Look through the material below and copy exactly the lines from the line with "pink line at (585, 187): rotated" to the line with "pink square at (563, 329): rotated", those two lines included.

====================

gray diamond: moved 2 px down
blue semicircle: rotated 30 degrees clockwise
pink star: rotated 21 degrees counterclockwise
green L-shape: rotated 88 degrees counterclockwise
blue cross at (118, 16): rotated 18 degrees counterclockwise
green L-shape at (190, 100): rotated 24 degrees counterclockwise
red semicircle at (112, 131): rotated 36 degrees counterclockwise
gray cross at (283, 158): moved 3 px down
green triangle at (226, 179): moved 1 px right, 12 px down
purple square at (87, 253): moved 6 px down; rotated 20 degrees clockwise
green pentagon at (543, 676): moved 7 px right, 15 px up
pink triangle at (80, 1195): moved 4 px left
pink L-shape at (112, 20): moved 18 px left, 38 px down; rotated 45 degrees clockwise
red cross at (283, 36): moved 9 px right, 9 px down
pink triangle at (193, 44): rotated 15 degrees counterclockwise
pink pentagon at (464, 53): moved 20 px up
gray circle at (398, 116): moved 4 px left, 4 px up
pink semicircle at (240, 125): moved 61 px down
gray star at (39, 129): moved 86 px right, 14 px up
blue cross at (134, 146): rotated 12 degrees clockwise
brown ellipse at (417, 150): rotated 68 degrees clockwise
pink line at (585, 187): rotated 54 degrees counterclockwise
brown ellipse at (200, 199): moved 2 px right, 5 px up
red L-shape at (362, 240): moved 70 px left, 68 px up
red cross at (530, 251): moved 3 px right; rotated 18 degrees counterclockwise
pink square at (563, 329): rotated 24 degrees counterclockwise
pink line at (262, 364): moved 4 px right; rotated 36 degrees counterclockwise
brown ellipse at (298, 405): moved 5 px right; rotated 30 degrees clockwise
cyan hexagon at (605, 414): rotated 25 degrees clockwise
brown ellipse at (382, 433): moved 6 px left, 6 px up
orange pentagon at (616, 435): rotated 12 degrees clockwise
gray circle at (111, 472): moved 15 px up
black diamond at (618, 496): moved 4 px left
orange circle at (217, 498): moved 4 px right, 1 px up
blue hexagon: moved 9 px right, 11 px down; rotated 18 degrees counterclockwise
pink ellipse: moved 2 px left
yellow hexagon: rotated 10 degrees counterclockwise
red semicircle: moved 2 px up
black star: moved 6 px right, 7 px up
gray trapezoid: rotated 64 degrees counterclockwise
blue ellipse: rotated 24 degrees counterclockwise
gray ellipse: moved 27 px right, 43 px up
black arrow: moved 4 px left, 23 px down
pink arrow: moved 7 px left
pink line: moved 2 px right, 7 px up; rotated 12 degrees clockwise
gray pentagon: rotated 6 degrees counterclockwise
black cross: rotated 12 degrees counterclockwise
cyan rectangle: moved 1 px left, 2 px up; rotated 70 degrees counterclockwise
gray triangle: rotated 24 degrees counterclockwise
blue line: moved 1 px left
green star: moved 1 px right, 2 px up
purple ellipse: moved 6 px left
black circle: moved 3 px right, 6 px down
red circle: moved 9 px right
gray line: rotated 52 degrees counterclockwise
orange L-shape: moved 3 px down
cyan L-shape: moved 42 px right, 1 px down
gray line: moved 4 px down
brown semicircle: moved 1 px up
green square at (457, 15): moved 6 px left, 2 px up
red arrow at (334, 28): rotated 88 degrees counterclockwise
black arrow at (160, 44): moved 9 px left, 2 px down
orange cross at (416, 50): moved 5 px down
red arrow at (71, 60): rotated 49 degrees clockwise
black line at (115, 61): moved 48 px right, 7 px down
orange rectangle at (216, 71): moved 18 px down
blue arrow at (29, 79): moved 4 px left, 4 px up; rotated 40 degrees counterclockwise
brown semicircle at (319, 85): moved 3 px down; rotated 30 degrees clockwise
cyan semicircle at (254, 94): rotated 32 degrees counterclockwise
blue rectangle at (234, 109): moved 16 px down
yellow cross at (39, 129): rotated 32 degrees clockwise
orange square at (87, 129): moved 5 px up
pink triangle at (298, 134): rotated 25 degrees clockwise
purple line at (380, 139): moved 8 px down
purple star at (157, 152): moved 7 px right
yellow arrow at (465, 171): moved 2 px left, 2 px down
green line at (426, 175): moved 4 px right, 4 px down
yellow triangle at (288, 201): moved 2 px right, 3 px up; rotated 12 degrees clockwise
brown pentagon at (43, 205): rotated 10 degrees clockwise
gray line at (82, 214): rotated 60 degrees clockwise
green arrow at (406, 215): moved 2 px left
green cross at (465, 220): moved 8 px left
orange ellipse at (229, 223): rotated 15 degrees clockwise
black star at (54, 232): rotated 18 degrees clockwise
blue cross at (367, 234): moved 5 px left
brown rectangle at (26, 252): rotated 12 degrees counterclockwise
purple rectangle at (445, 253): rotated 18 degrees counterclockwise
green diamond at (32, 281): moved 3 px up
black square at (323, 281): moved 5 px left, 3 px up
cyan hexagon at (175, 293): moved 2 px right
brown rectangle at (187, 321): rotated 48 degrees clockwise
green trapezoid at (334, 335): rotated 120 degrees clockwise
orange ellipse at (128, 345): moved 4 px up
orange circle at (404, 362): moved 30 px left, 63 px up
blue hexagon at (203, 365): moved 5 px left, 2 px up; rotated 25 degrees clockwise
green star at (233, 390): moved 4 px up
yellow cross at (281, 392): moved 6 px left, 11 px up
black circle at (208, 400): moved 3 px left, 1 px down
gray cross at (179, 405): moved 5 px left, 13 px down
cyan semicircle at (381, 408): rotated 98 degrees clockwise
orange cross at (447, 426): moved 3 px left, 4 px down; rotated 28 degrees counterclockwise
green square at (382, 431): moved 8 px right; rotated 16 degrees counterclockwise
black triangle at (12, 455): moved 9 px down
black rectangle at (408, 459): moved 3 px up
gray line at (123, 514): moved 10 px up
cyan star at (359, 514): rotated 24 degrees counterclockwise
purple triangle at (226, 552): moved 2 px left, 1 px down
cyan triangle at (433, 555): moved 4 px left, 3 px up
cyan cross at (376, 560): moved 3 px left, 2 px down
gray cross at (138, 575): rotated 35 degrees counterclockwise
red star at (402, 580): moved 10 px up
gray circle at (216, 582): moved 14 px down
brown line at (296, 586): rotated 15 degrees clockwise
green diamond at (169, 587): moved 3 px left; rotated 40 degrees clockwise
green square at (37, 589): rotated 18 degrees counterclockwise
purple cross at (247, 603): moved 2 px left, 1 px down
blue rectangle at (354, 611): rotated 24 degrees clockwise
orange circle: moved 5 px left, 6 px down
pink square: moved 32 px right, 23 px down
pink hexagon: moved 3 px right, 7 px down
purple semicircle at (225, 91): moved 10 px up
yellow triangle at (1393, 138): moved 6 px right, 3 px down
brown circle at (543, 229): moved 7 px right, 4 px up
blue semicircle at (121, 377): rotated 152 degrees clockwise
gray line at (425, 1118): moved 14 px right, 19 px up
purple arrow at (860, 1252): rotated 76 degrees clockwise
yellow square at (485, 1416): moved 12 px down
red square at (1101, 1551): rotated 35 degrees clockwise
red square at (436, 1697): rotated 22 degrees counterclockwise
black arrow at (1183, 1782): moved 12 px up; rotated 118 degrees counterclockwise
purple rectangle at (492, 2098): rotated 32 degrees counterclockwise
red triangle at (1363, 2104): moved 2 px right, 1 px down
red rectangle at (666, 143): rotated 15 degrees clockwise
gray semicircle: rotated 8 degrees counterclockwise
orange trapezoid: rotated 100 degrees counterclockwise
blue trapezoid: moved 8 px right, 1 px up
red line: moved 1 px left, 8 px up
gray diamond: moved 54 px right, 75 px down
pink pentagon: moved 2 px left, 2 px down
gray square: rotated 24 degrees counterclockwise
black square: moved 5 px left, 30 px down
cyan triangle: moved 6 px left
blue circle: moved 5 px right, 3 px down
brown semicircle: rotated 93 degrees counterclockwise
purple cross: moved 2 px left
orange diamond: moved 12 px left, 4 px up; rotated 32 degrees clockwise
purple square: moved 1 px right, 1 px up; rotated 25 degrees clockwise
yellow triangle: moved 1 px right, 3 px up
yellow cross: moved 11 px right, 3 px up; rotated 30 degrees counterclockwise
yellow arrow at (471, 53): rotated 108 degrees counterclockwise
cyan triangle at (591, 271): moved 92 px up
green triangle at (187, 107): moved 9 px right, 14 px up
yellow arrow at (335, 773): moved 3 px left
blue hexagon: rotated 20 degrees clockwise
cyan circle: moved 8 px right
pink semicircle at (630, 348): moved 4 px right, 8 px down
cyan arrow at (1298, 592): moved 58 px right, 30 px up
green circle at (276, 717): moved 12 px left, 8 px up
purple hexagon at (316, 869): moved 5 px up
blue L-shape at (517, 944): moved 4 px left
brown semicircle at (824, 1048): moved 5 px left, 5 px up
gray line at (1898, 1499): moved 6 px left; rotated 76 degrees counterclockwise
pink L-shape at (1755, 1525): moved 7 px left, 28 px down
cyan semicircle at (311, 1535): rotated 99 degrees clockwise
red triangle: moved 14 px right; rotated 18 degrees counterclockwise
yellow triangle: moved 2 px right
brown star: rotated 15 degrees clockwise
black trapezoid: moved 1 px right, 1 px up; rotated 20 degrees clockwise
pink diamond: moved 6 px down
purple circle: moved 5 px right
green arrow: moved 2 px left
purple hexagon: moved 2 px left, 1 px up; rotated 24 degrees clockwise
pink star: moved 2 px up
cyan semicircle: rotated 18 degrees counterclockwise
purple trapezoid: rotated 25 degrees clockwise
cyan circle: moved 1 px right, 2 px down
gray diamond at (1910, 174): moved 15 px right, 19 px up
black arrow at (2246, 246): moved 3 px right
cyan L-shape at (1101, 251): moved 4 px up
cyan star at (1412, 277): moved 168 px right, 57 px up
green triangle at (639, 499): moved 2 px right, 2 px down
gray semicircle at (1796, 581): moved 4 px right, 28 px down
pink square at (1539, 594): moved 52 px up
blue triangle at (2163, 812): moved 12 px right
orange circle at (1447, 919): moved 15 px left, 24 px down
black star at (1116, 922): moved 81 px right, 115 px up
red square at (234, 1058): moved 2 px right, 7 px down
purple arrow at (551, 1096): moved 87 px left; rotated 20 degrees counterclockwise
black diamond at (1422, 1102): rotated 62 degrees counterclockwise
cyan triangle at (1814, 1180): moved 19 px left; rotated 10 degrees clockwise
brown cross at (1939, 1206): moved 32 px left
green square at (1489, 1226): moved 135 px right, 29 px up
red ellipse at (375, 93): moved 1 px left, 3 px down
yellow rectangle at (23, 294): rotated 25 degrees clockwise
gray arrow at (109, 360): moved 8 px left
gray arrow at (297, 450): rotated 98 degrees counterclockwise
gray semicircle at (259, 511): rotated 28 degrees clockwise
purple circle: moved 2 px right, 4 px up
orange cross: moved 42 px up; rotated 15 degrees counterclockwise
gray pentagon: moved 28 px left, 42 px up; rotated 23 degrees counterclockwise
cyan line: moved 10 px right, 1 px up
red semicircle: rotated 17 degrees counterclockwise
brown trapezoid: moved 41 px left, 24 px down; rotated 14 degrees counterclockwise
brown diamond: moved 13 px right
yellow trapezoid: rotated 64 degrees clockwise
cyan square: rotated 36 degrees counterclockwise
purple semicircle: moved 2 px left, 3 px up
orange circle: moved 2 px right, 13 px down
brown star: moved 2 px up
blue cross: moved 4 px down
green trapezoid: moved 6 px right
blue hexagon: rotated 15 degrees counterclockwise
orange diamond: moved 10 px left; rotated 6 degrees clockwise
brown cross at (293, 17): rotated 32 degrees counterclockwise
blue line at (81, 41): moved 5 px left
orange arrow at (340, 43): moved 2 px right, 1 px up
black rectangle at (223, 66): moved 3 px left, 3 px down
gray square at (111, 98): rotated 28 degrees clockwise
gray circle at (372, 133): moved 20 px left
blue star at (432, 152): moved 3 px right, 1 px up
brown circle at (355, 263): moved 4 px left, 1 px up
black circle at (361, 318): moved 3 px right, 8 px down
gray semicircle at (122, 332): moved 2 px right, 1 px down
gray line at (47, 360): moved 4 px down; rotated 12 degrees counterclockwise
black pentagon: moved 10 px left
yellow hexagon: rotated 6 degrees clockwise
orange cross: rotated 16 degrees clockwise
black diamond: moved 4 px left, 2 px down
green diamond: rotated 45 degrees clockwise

====================

Output of the exercise:
pink line at (585, 187): rotated 54 degrees counterclockwise
brown ellipse at (200, 199): moved 2 px right, 5 px up
red L-shape at (362, 240): moved 70 px left, 68 px up
red cross at (530, 251): moved 3 px right; rotated 18 degrees counterclockwise
pink square at (563, 329): rotated 24 degrees counterclockwise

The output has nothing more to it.